[INFORMATION PROVIDED]
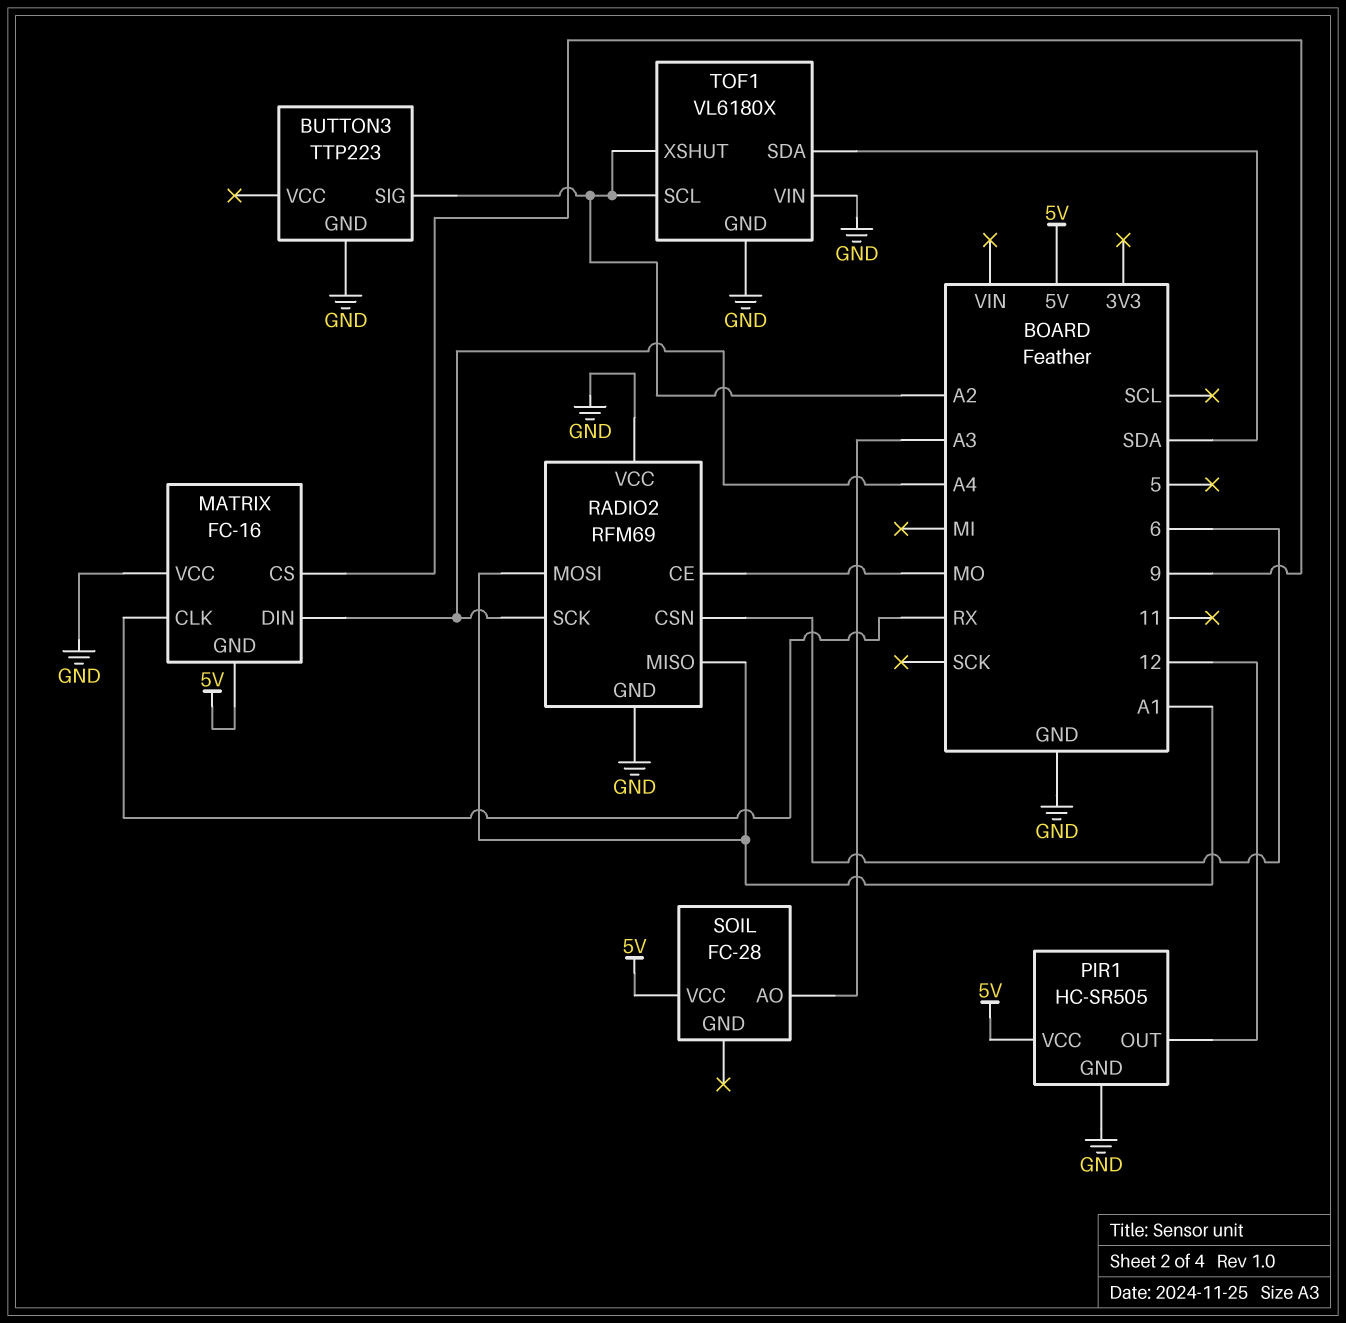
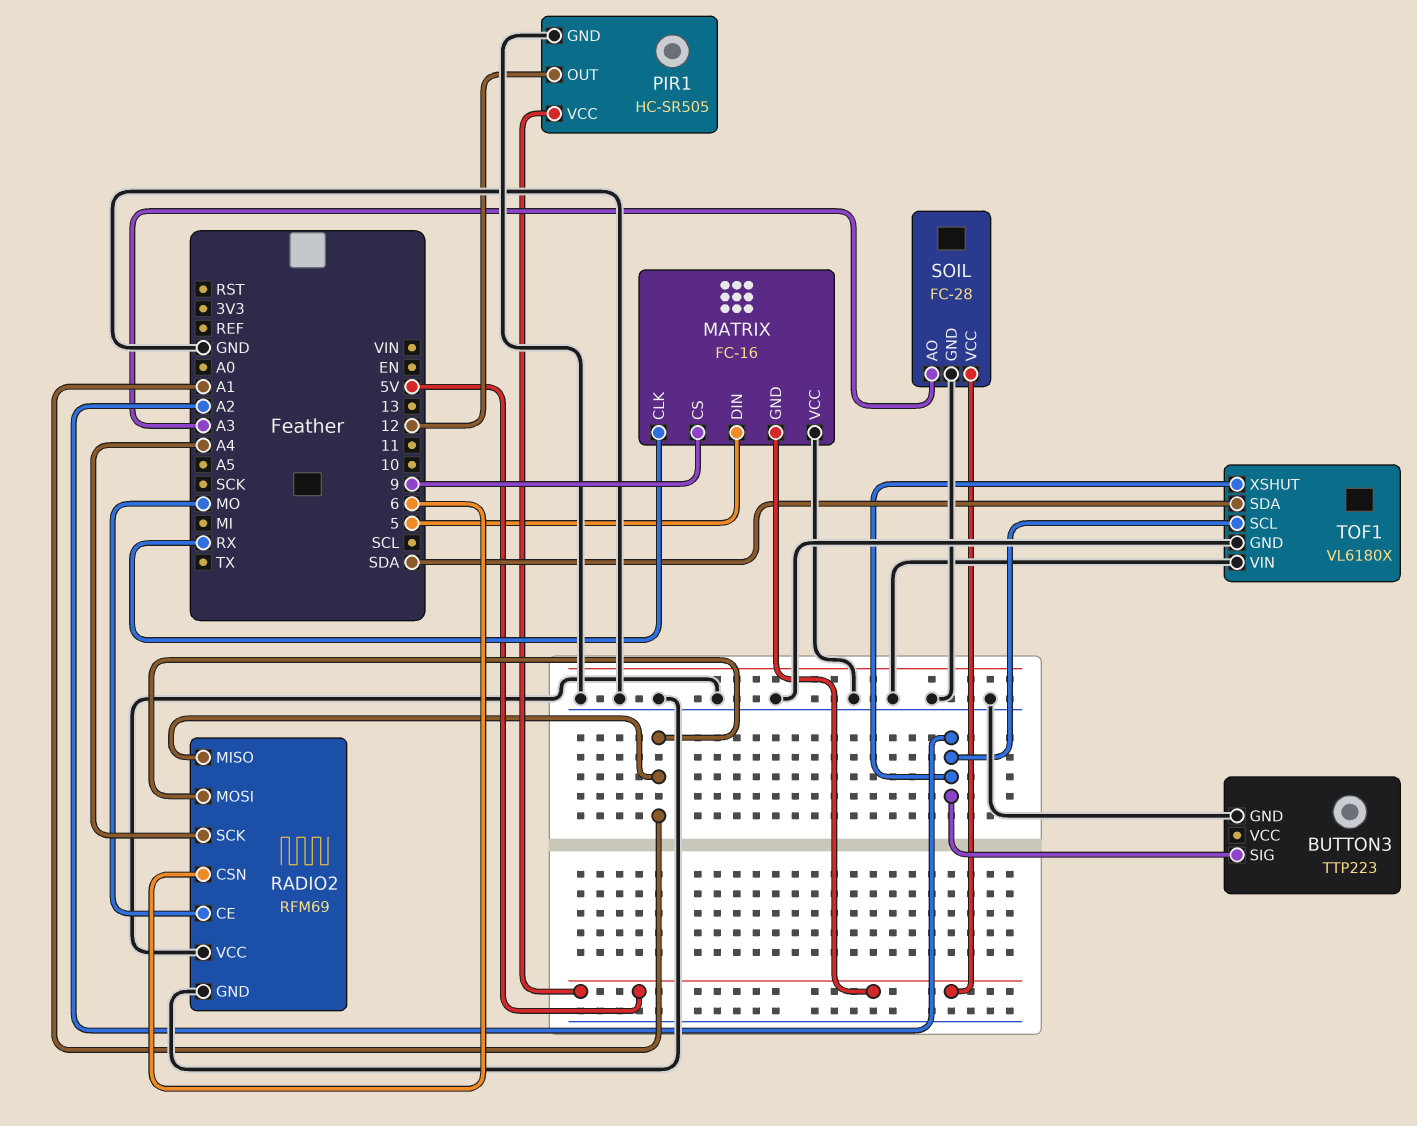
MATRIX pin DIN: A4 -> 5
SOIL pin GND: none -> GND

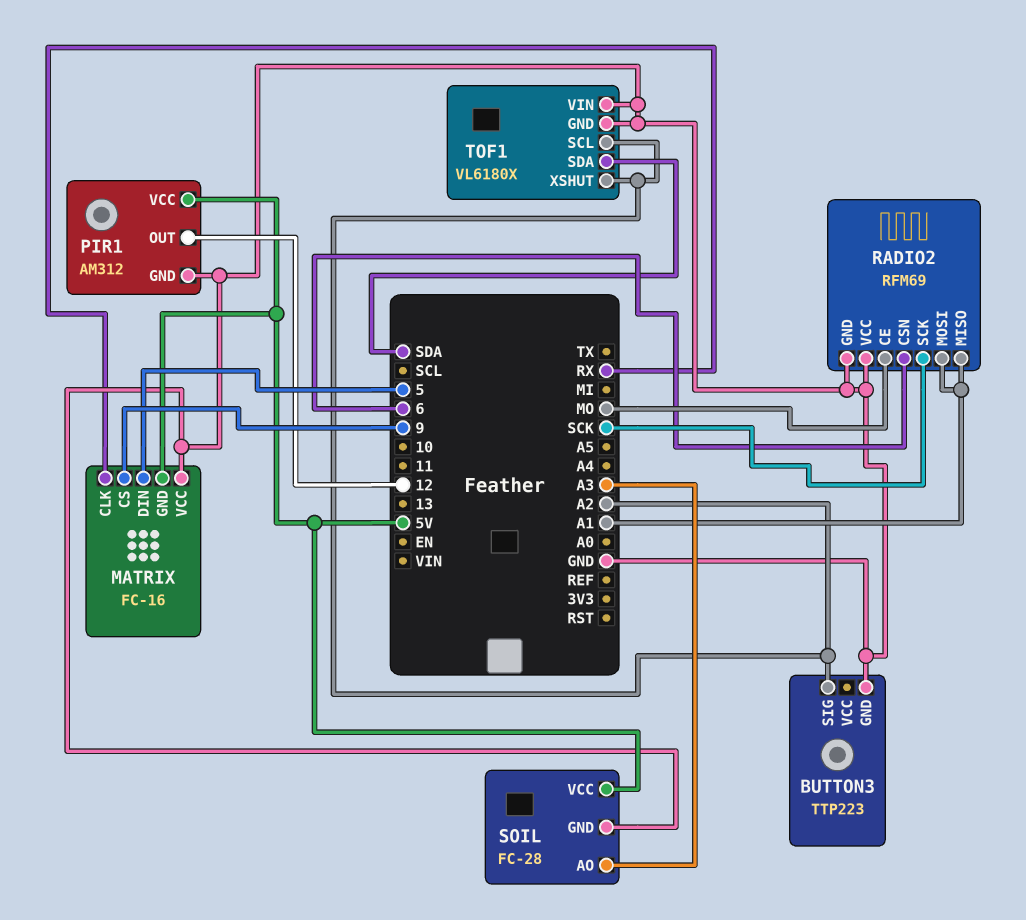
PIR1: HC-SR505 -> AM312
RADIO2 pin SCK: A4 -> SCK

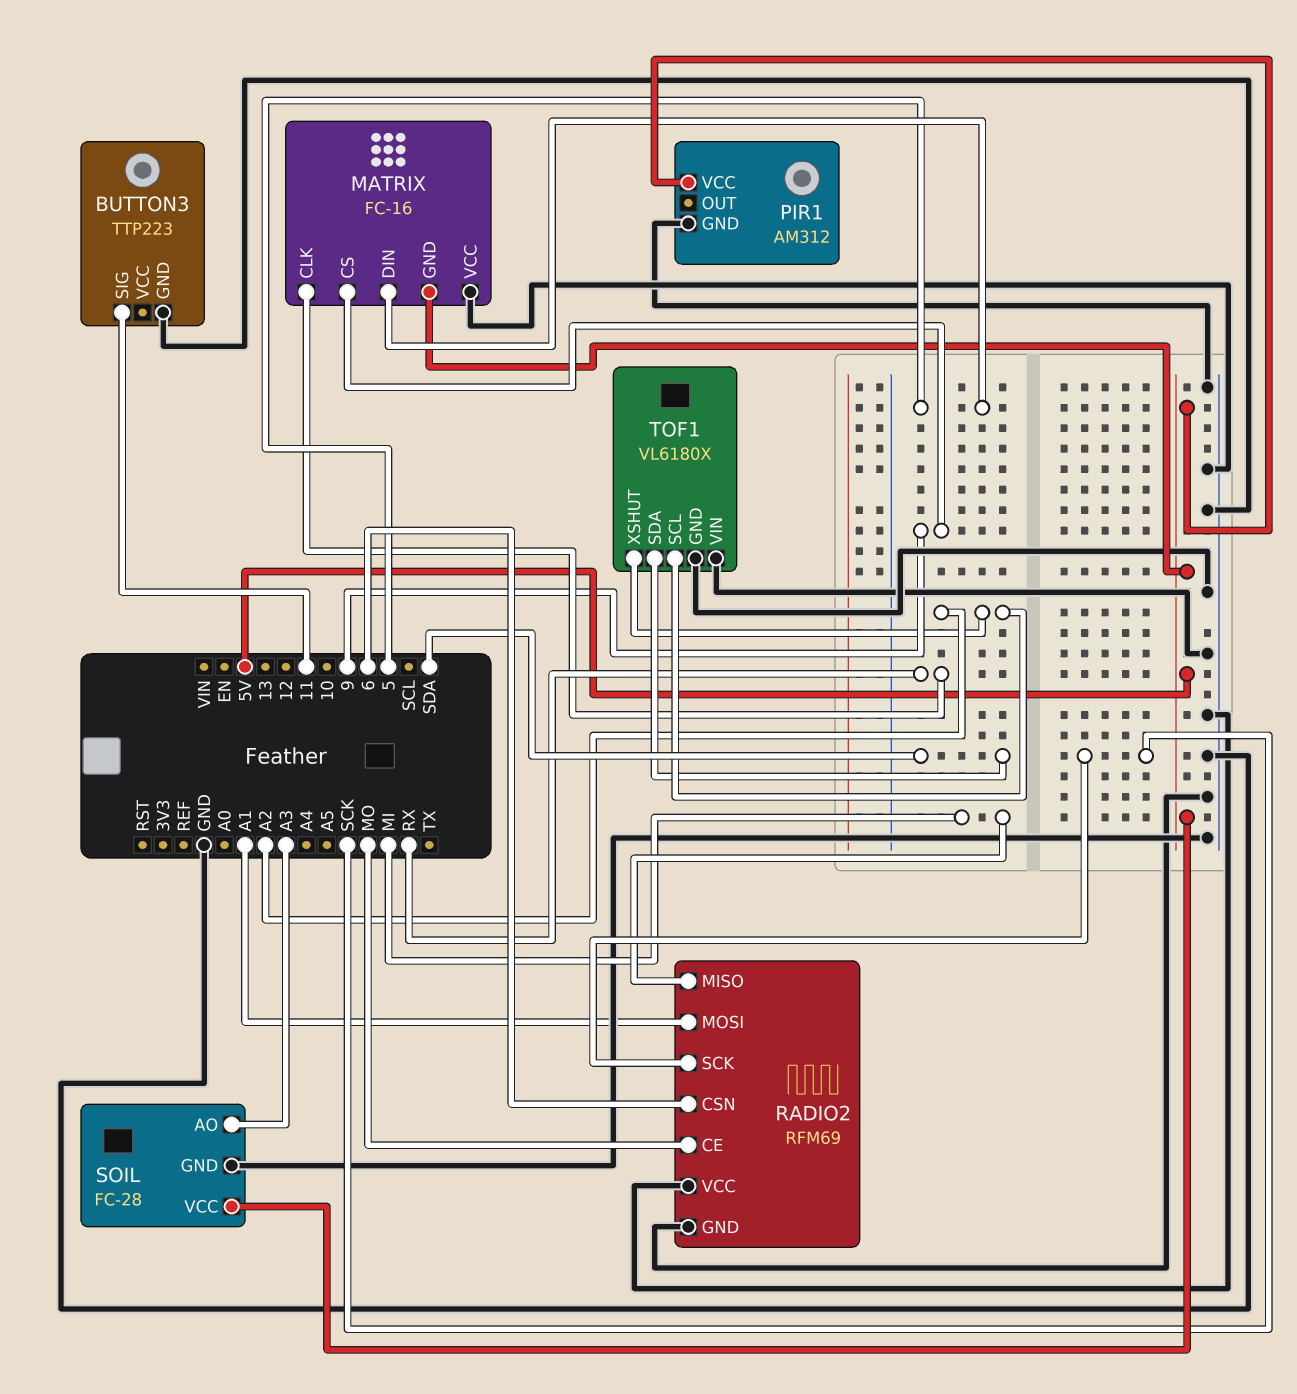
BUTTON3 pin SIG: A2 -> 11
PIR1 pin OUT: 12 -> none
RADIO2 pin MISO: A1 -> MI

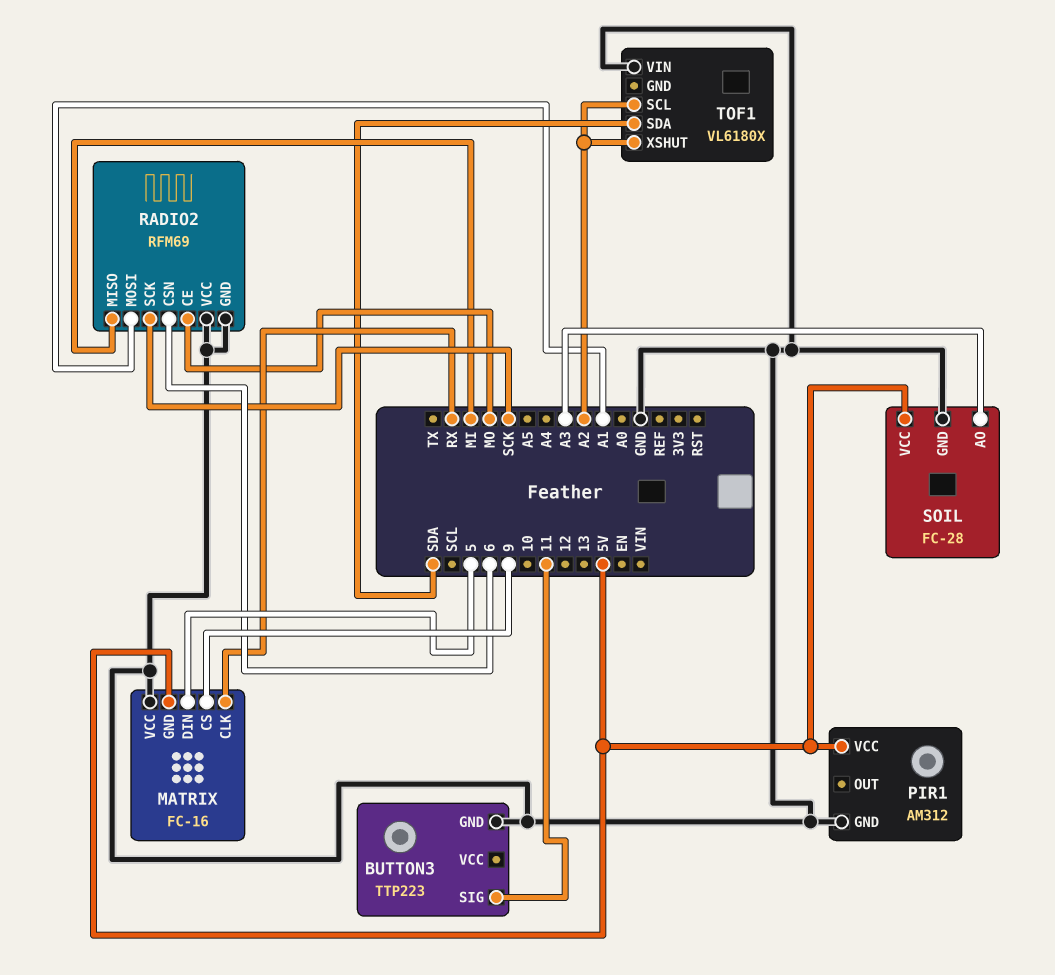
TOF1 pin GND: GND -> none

[PROBLEM REQUIREMENTS]
Exclude the pictures and repeat the entries word for word.

[RESULT OF THIS EXERCISE]
MATRIX pin DIN: A4 -> 5
SOIL pin GND: none -> GND

PIR1: HC-SR505 -> AM312
RADIO2 pin SCK: A4 -> SCK

BUTTON3 pin SIG: A2 -> 11
PIR1 pin OUT: 12 -> none
RADIO2 pin MISO: A1 -> MI

TOF1 pin GND: GND -> none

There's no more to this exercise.